(Your instructions) Could you retype all of the records exactly, leaving out every picture?

[Object state comparisons]
● ● ● ● ● ● ●

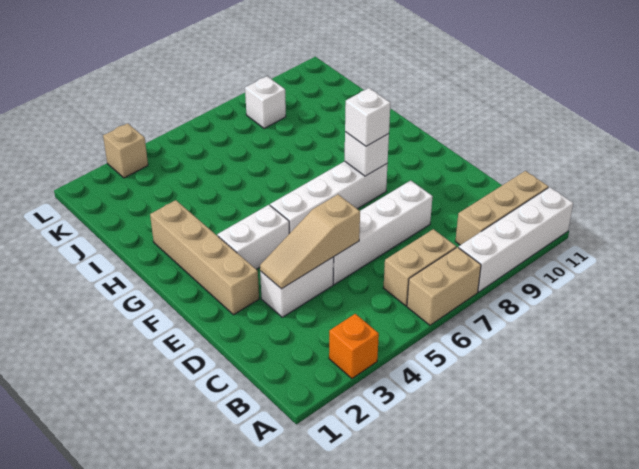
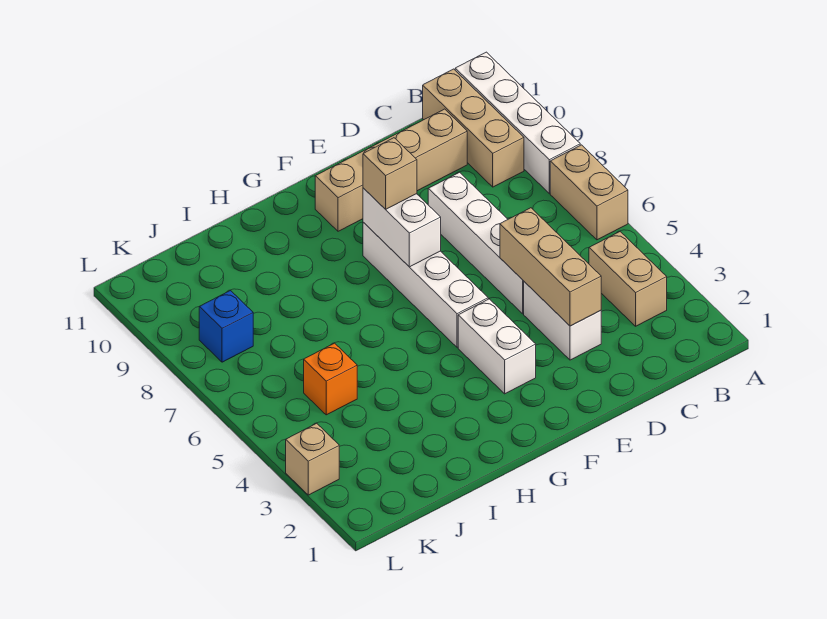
orange brick A3 level 1 -> orange brick J5 level 1
tan brick B6:B7 level 1 -> tan brick B3:B4 level 1
tan slope D3:D5 level 2 top 5 -> tan brick D3:D5 level 2
tan brick E2:H2 level 1 -> tan brick C10:F10 level 1
white brick F8 level 2 -> white brick F7:F8 level 2
white brick F8 level 3 -> tan brick F8 level 3
white brick K8 level 1 -> blue brick K8 level 1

● ● ● ● ● ● ●

(Result of the exercise)
orange brick A3 level 1 -> orange brick J5 level 1
tan brick B6:B7 level 1 -> tan brick B3:B4 level 1
tan slope D3:D5 level 2 top 5 -> tan brick D3:D5 level 2
tan brick E2:H2 level 1 -> tan brick C10:F10 level 1
white brick F8 level 2 -> white brick F7:F8 level 2
white brick F8 level 3 -> tan brick F8 level 3
white brick K8 level 1 -> blue brick K8 level 1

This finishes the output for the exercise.